## What you have to do
Return each line of the data below exactly, omitting any pictures.

## Stored data
++++++++

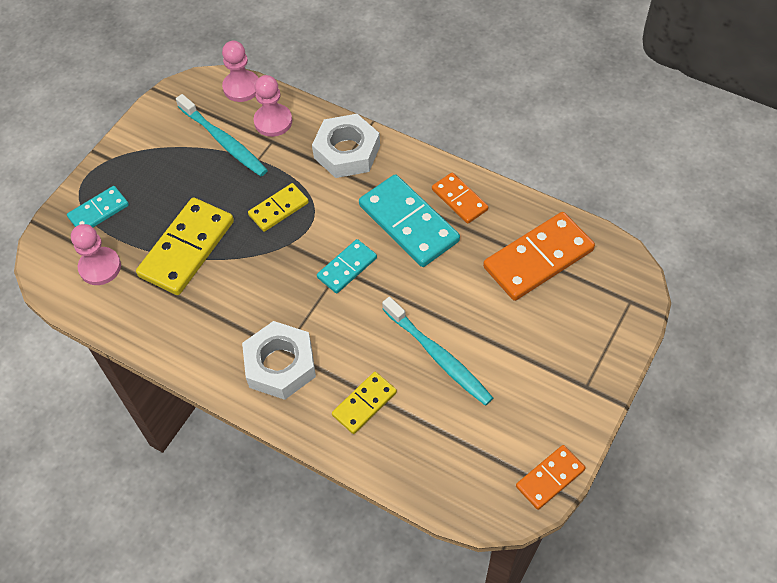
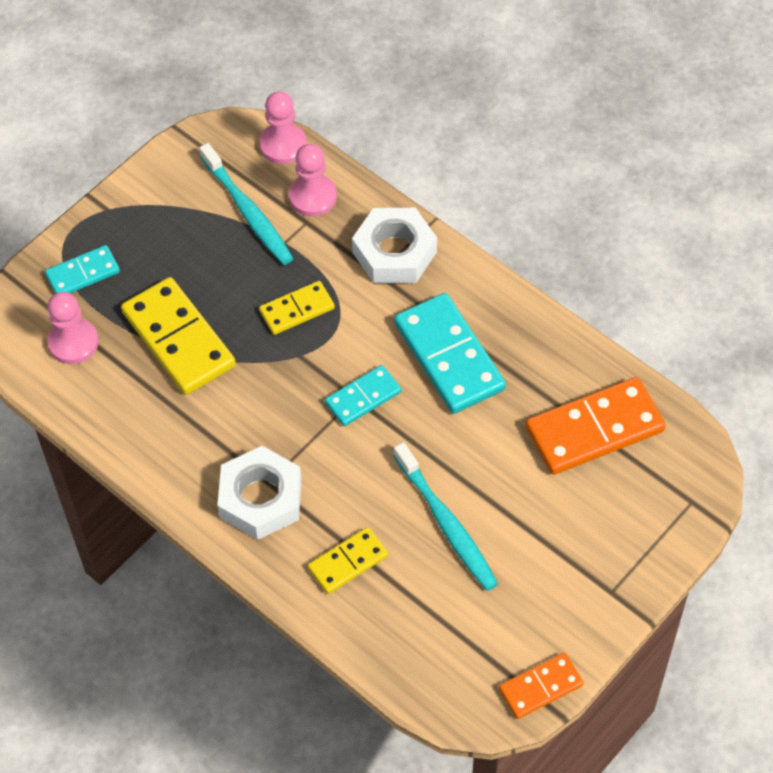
camera: 10 degrees right, 0 degrees up
(187, 249) = (179, 339): yellow domino -> yellow domino turned 75 degrees counterclockwise
(459, 199) = (518, 338): orange domino -> none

++++++++

## Solution below
camera: 10 degrees right, 0 degrees up
(187, 249) = (179, 339): yellow domino -> yellow domino turned 75 degrees counterclockwise
(459, 199) = (518, 338): orange domino -> none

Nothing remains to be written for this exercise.